START Extracted information

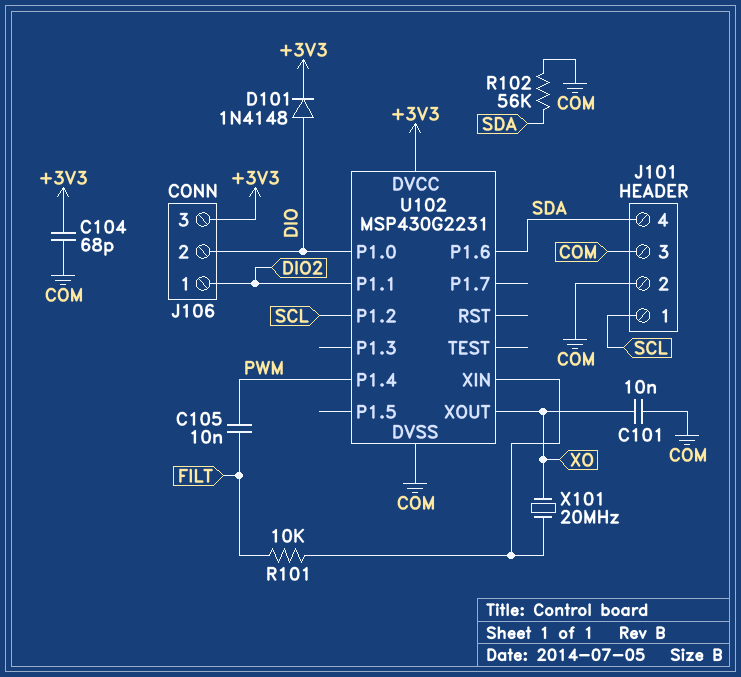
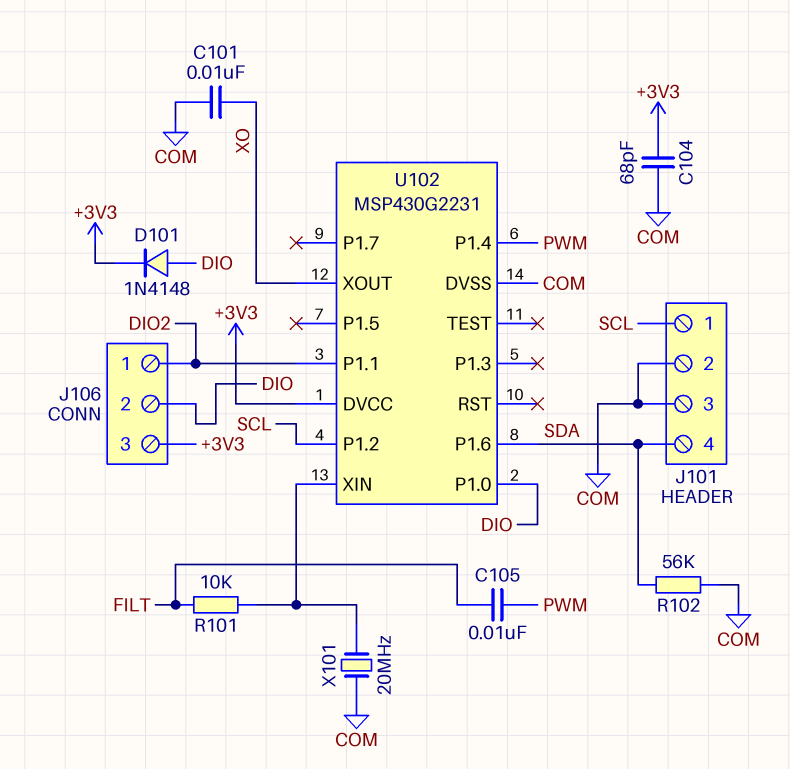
X101: 20MHz (U102/XIN, XO) -> 20MHz (COM, U102/XIN)

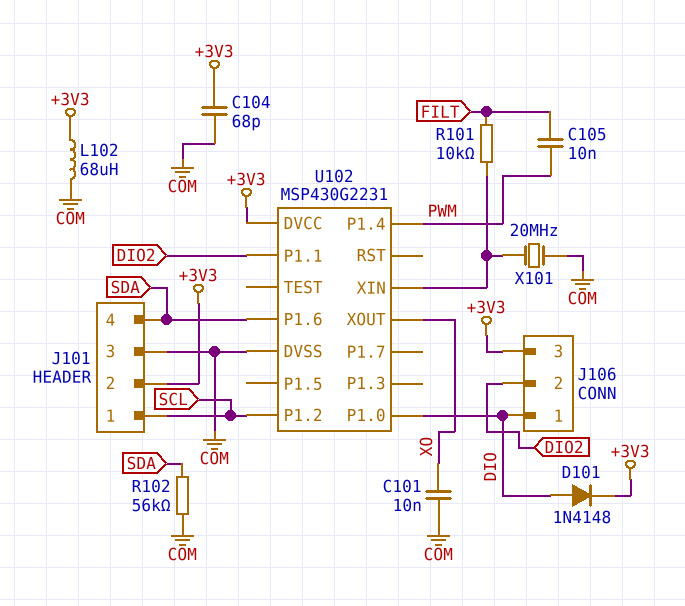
J101 pin 2: COM -> +3V3
J106 pin 1: DIO2 -> DIO
J106 pin 2: DIO -> DIO2
L102: none -> 68uH (+3V3, COM)

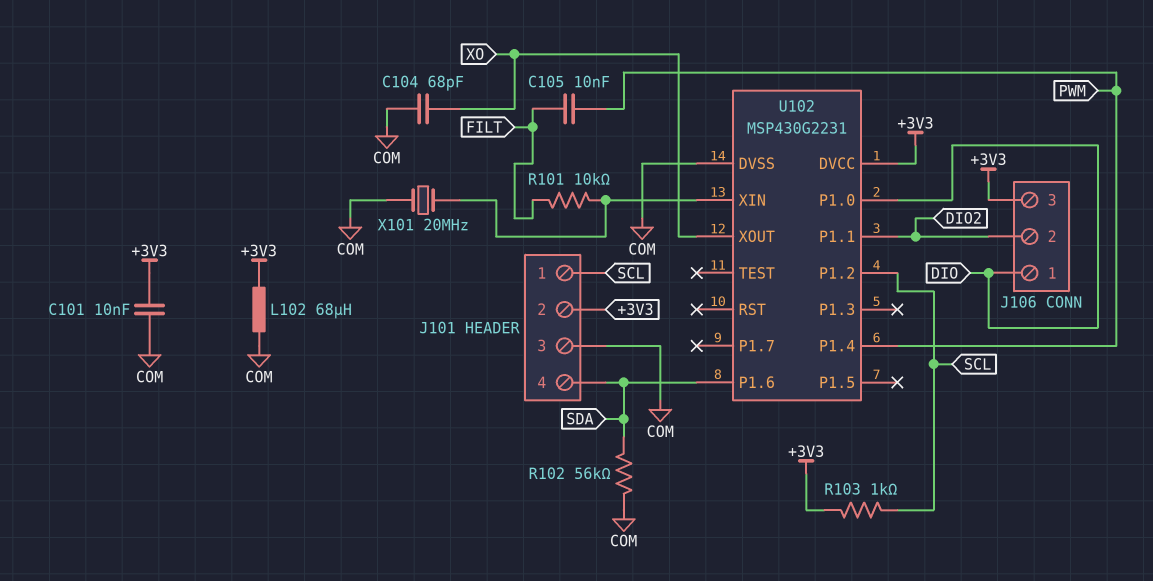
C101: 10nF (COM, XO) -> 10nF (+3V3, COM)
C104: 68pF (+3V3, COM) -> 68pF (COM, XO)
D101: diode 1N4148 (A DIO, K +3V3) -> none
R103: none -> 1k (+3V3, SCL)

END Extracted information

- [The problem] Set down word for word each line from the one containing "J106 pin 1: DIO2 -> DIO" through the end of the material, and keep the pictures out of it.

- [Completed exercise]
J106 pin 1: DIO2 -> DIO
J106 pin 2: DIO -> DIO2
L102: none -> 68uH (+3V3, COM)

C101: 10nF (COM, XO) -> 10nF (+3V3, COM)
C104: 68pF (+3V3, COM) -> 68pF (COM, XO)
D101: diode 1N4148 (A DIO, K +3V3) -> none
R103: none -> 1k (+3V3, SCL)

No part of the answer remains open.